Reproduce all of the records word for word, omitting the pictures.

START Available data

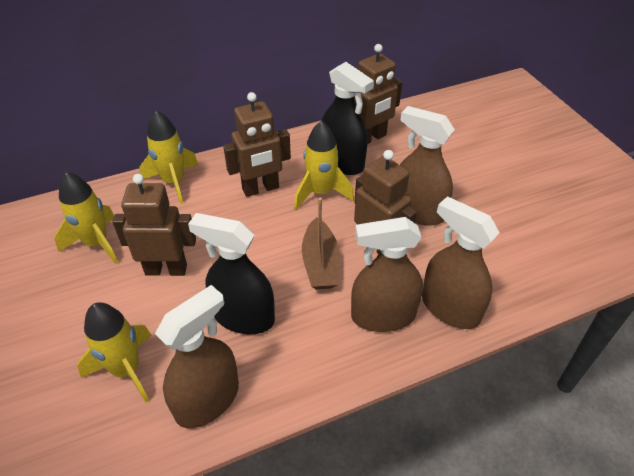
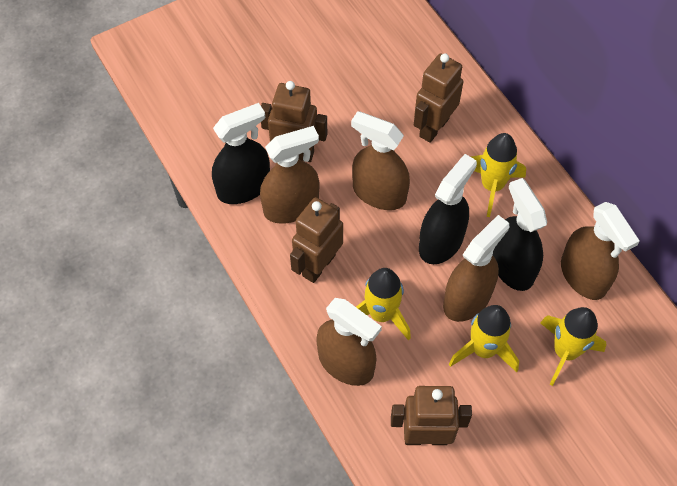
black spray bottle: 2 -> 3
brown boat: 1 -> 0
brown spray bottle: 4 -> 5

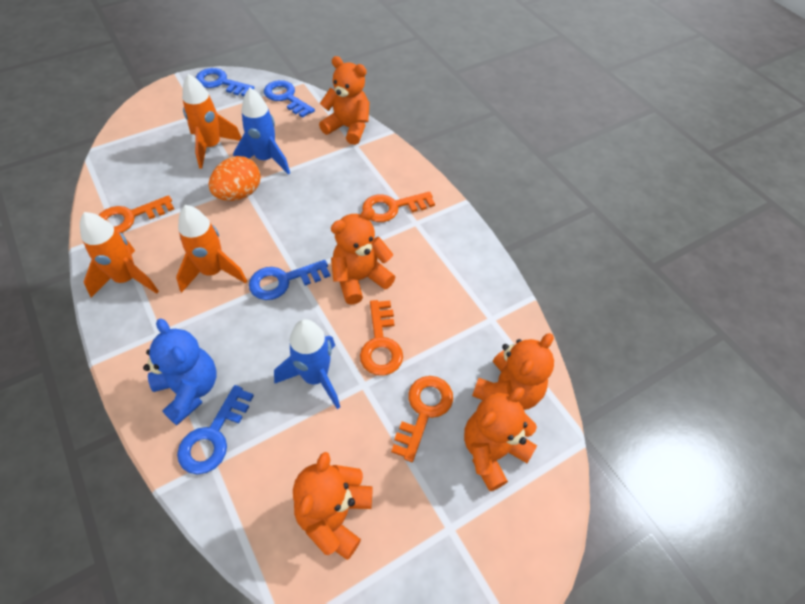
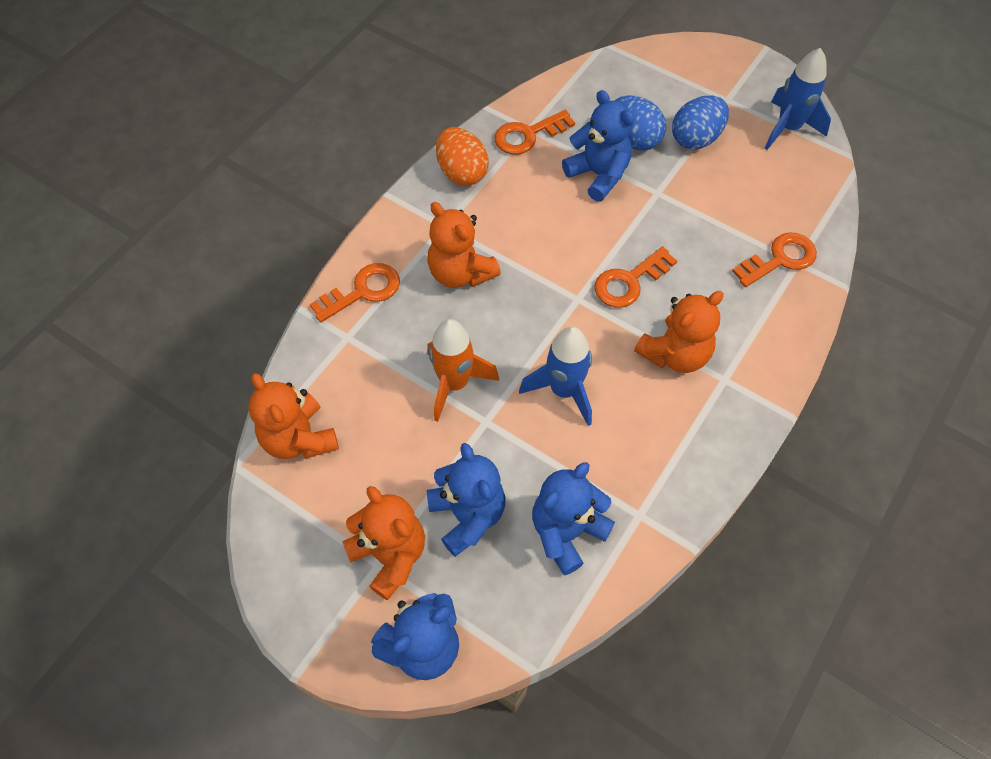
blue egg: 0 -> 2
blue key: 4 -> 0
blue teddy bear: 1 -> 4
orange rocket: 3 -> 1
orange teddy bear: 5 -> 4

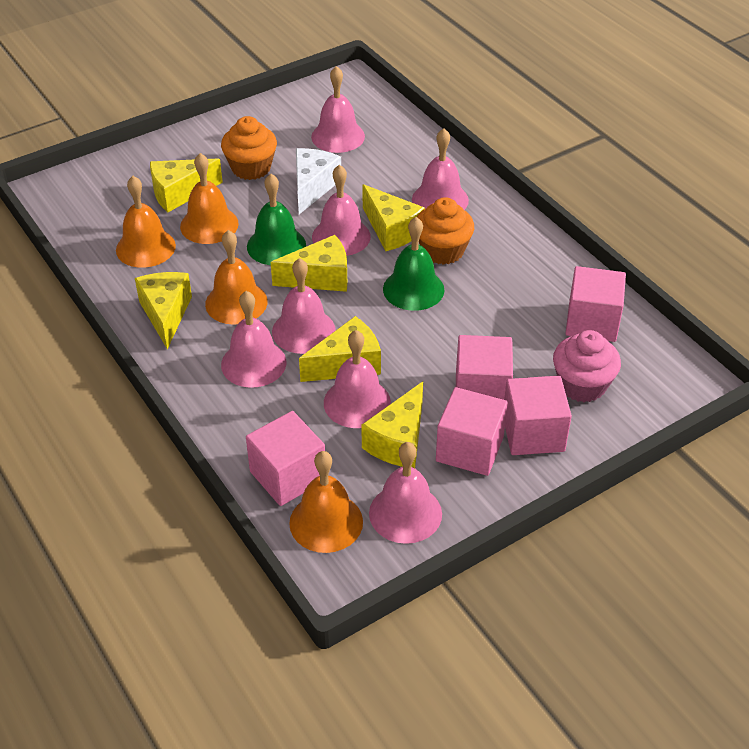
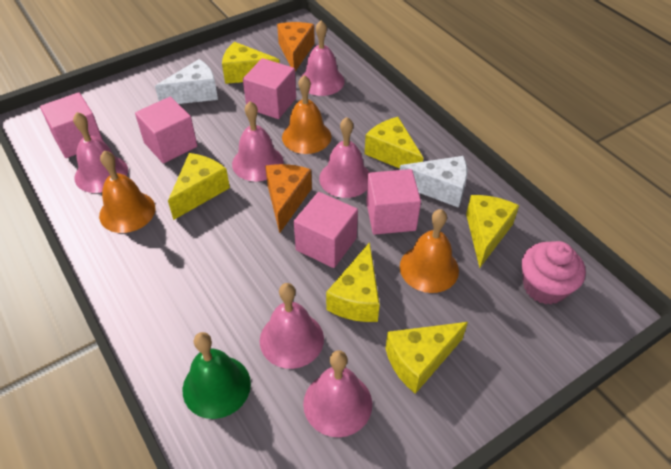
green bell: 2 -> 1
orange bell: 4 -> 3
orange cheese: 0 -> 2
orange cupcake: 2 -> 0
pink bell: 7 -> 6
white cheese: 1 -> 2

END Available data

- [Completed task]:
black spray bottle: 2 -> 3
brown boat: 1 -> 0
brown spray bottle: 4 -> 5

blue egg: 0 -> 2
blue key: 4 -> 0
blue teddy bear: 1 -> 4
orange rocket: 3 -> 1
orange teddy bear: 5 -> 4

green bell: 2 -> 1
orange bell: 4 -> 3
orange cheese: 0 -> 2
orange cupcake: 2 -> 0
pink bell: 7 -> 6
white cheese: 1 -> 2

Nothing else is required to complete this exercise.